> [EXERCISE BRIEF] A single number is required: how many lines in the data below contain "moved".

> [INPUT DATA]
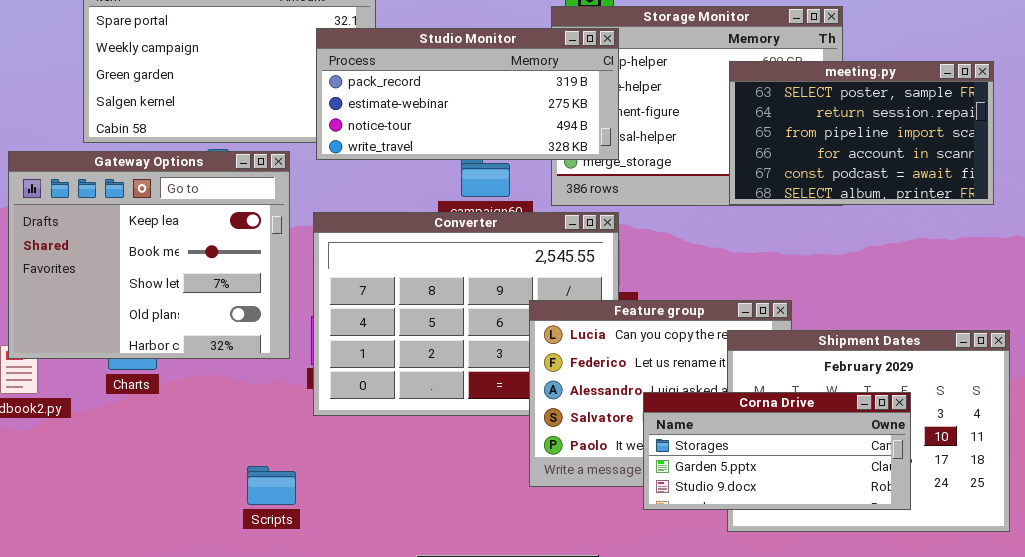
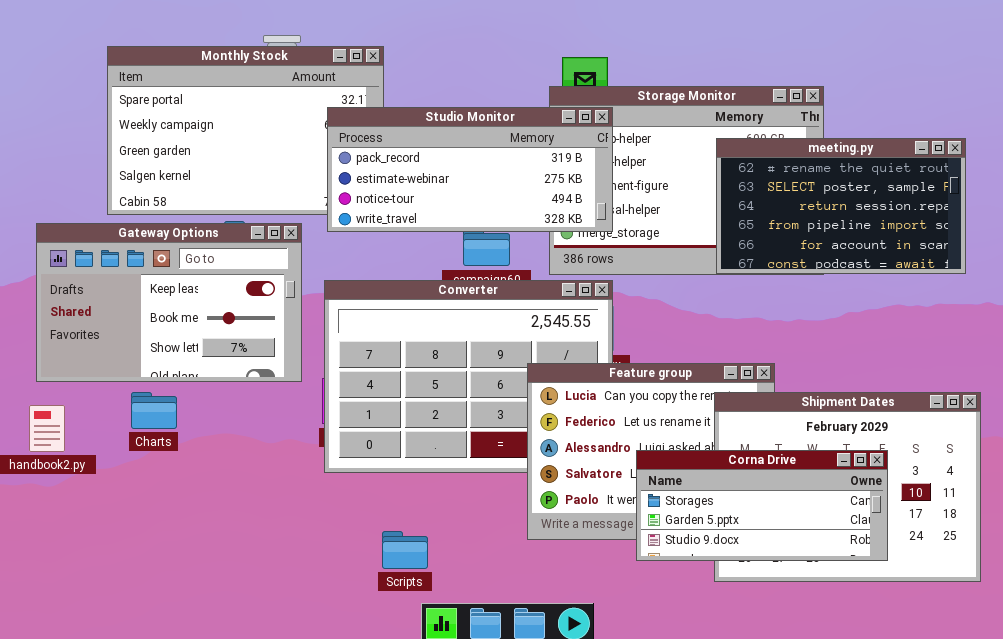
meeting.py: [729,61,994,205] -> [716,138,966,274], scrolled up 1 row
Gateway Options: [8,151,290,359] -> [36,223,302,382], resized
Scripts: [247,466,296,505] -> [382,531,428,569], moved

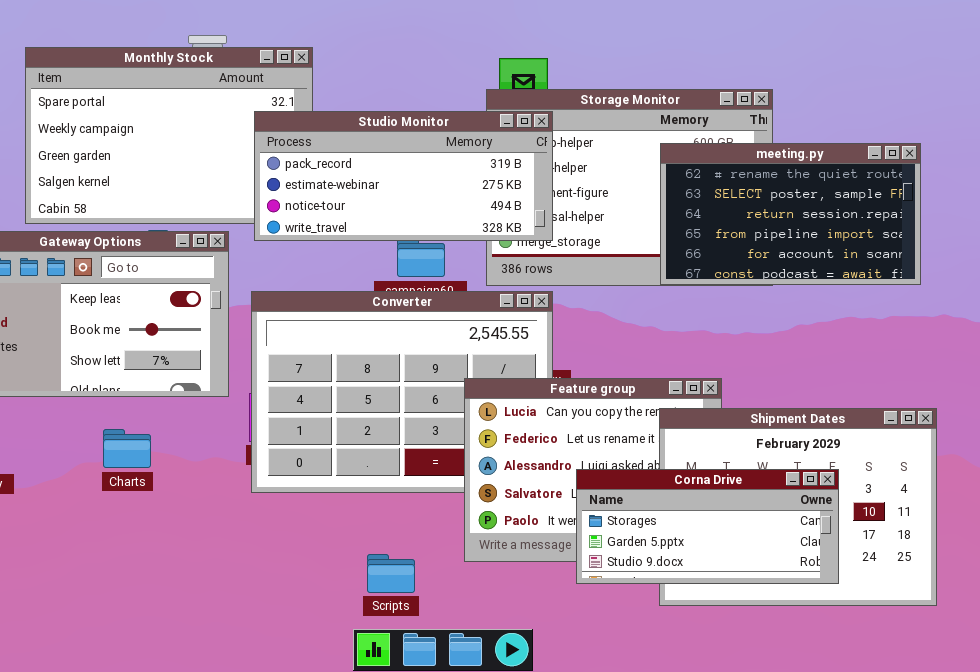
Charts: [131,392,177,429] -> [103,429,151,468], moved
Scripts: [382,531,428,569] -> [367,554,415,593], moved

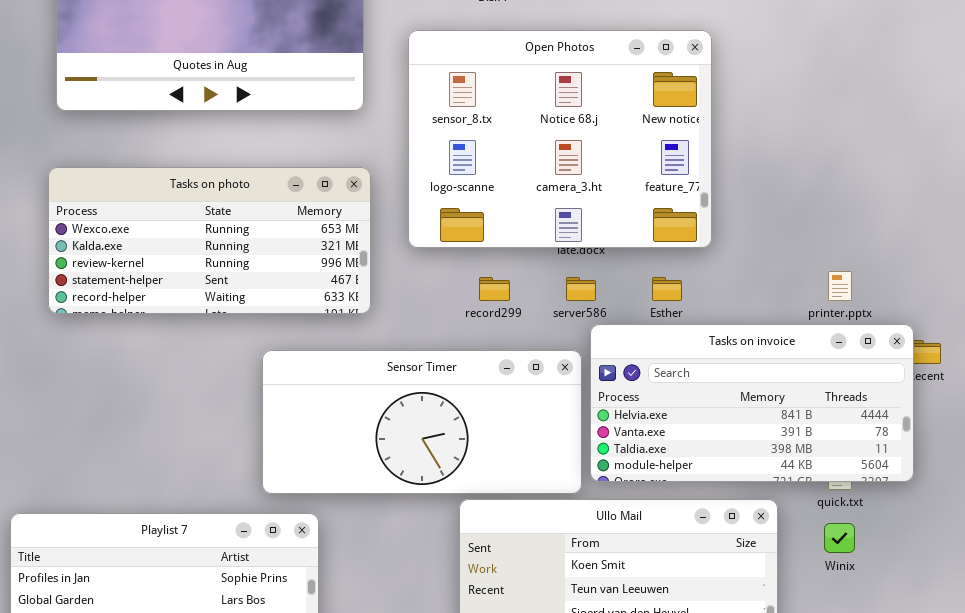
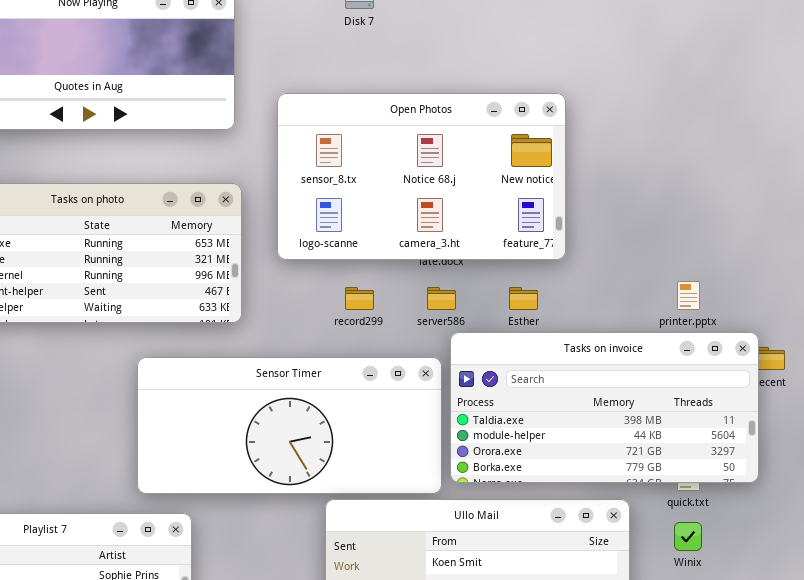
Open Photos: [408,30,712,248] -> [277,93,566,260], resized
Tasks on invoice: [590,324,914,482] -> [450,332,759,483], scrolled down 2 rows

> [REPLY TO THE TASK] 3